Without the pictures, retype each line below exactly as it stands.
####################
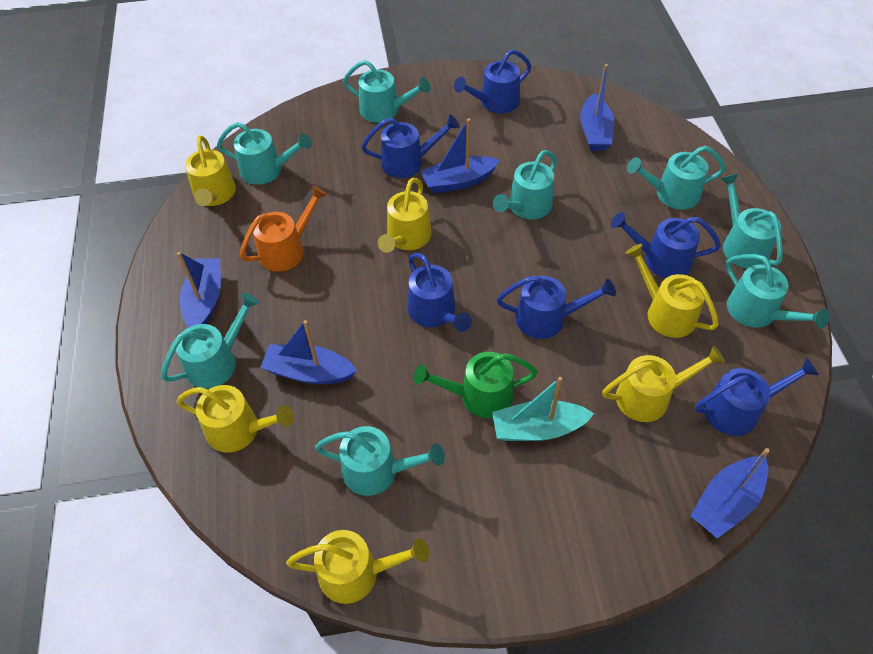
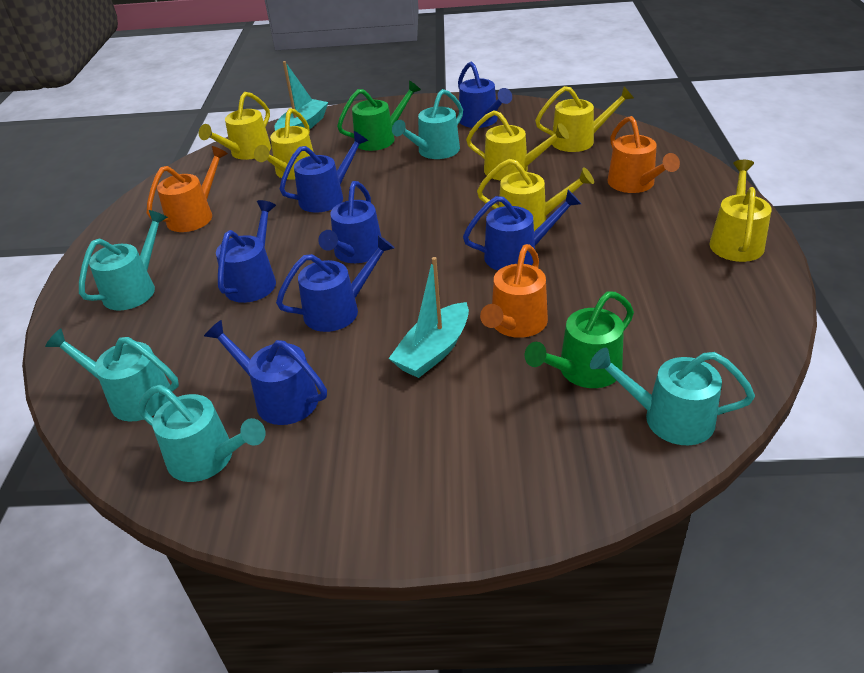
blue boat: 5 -> 0
blue watering can: 6 -> 7
green watering can: 1 -> 2
orange watering can: 1 -> 3
turquoise boat: 1 -> 2
turquoise watering can: 8 -> 5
####################
Completed task
blue boat: 5 -> 0
blue watering can: 6 -> 7
green watering can: 1 -> 2
orange watering can: 1 -> 3
turquoise boat: 1 -> 2
turquoise watering can: 8 -> 5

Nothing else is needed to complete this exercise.